══ EXTRACTED RECORDS ══

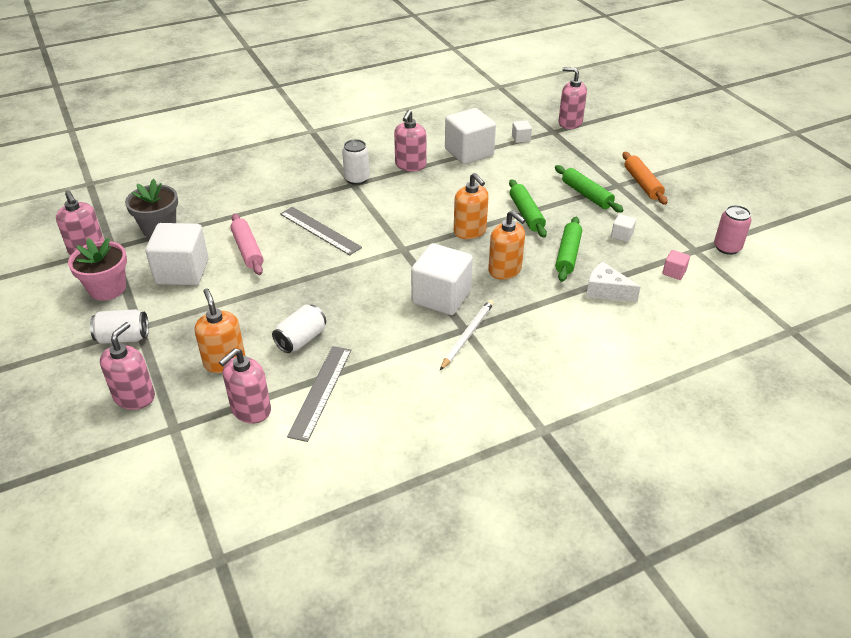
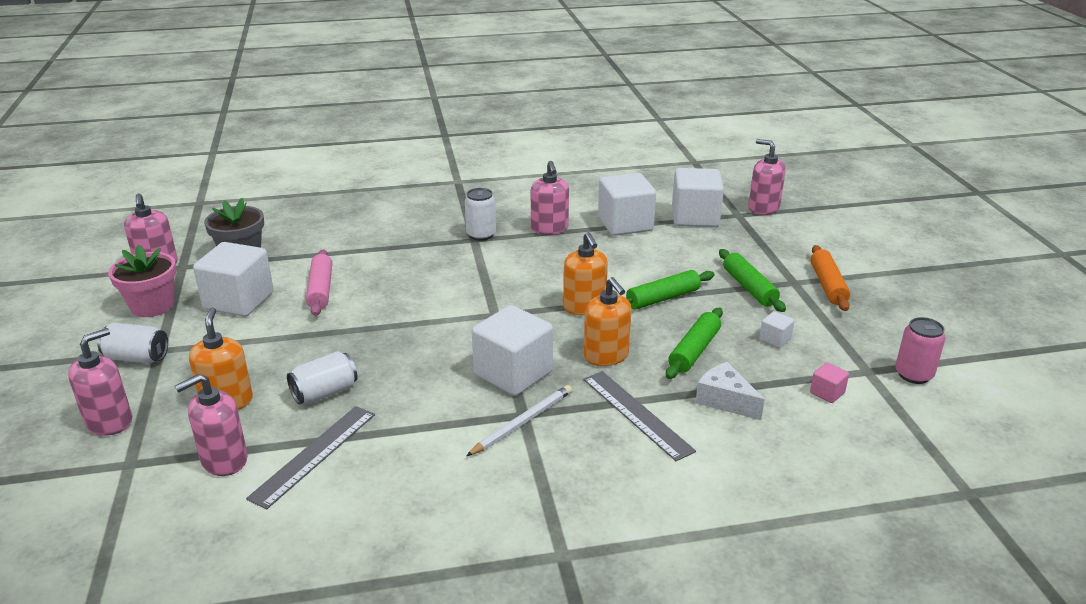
camera: 15 degrees right, 10 degrees down
(320, 230) = (410, 281): grey ruler -> grey ruler (636, 414)
(410, 165) = (549, 229): pink soap dispenser -> pink soap dispenser turned 45 degrees counterclockwise
(521, 138) = (695, 217): white cube -> white cube, size x2.30
(526, 214) = (662, 298): green rolling pin -> green rolling pin turned 60 degrees clockwise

═══

*ACTIVITY*
Repeat the entries faithfully. Any picture gets left out.

*ANSWER BELOW*
camera: 15 degrees right, 10 degrees down
(320, 230) = (410, 281): grey ruler -> grey ruler (636, 414)
(410, 165) = (549, 229): pink soap dispenser -> pink soap dispenser turned 45 degrees counterclockwise
(521, 138) = (695, 217): white cube -> white cube, size x2.30
(526, 214) = (662, 298): green rolling pin -> green rolling pin turned 60 degrees clockwise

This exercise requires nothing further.